-- BEGIN PROVIDED MATERIAL --

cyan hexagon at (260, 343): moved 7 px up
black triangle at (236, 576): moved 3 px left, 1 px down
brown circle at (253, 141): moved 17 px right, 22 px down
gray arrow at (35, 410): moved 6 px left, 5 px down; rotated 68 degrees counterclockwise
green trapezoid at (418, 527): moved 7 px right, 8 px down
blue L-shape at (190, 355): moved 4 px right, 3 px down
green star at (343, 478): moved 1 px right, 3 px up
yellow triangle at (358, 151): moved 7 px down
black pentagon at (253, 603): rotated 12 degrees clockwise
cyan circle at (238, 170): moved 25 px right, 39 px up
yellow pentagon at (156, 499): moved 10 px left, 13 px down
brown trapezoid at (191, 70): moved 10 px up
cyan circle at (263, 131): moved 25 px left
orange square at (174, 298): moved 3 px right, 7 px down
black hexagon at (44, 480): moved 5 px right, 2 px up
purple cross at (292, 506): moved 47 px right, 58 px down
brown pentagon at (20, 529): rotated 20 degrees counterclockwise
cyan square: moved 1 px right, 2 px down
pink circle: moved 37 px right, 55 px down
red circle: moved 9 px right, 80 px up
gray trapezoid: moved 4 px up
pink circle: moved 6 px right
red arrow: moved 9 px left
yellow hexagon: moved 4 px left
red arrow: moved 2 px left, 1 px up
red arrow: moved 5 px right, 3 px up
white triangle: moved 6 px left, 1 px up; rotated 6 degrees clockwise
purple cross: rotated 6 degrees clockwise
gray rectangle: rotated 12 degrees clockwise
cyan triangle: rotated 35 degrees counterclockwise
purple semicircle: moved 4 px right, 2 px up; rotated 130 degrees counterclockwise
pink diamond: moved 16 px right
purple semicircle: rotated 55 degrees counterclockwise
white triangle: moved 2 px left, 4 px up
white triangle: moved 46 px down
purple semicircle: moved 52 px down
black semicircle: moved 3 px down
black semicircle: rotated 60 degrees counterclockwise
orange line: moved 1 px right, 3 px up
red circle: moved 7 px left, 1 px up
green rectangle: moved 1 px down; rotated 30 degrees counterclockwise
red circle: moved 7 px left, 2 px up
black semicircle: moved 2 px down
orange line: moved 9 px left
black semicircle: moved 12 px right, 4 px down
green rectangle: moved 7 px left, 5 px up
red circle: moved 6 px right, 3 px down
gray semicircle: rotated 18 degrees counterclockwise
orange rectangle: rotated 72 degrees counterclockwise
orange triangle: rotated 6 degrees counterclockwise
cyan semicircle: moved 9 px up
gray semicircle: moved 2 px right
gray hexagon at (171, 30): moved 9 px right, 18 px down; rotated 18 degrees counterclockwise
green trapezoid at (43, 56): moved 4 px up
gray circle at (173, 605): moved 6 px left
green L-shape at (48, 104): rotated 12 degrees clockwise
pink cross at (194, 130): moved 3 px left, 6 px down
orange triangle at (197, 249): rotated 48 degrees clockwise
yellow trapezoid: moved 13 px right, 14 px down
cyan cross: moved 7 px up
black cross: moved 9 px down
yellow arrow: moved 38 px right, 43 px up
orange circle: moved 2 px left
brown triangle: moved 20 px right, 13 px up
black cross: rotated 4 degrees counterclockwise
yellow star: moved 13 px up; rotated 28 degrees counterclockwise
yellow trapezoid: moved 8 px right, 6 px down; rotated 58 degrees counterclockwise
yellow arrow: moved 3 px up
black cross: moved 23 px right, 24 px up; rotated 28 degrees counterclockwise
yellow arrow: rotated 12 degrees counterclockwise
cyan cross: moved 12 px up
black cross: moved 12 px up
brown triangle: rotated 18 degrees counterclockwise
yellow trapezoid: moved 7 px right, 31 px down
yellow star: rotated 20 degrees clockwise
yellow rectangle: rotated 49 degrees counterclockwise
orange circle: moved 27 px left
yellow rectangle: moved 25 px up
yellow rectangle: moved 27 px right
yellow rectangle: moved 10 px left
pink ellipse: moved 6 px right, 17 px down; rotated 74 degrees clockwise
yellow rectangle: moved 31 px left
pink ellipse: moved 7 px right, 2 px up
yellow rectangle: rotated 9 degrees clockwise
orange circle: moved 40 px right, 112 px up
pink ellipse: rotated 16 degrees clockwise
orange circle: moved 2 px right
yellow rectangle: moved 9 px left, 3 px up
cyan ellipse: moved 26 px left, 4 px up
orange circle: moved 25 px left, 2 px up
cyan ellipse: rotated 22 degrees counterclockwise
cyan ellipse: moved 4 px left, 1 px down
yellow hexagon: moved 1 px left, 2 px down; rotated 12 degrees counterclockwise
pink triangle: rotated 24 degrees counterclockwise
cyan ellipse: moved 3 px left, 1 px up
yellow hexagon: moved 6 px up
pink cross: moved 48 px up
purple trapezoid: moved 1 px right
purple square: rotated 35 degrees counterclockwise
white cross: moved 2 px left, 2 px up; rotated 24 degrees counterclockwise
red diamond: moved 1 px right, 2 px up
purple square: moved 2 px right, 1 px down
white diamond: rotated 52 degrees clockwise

-- END PROVIDED MATERIAL --

- **WRITTEN TASK**
Arrange the entries from the first line through the line containing "orange square at", inclusive, as a Markdown table with the columns Row and Entry. Number each line in sequence and omit any blank lines.

- **RESULT FOR THIS TASK**
| Row | Entry |
|---|---|
| 1 | cyan hexagon at (260, 343): moved 7 px up |
| 2 | black triangle at (236, 576): moved 3 px left, 1 px down |
| 3 | brown circle at (253, 141): moved 17 px right, 22 px down |
| 4 | gray arrow at (35, 410): moved 6 px left, 5 px down; rotated 68 degrees counterclockwise |
| 5 | green trapezoid at (418, 527): moved 7 px right, 8 px down |
| 6 | blue L-shape at (190, 355): moved 4 px right, 3 px down |
| 7 | green star at (343, 478): moved 1 px right, 3 px up |
| 8 | yellow triangle at (358, 151): moved 7 px down |
| 9 | black pentagon at (253, 603): rotated 12 degrees clockwise |
| 10 | cyan circle at (238, 170): moved 25 px right, 39 px up |
| 11 | yellow pentagon at (156, 499): moved 10 px left, 13 px down |
| 12 | brown trapezoid at (191, 70): moved 10 px up |
| 13 | cyan circle at (263, 131): moved 25 px left |
| 14 | orange square at (174, 298): moved 3 px right, 7 px down |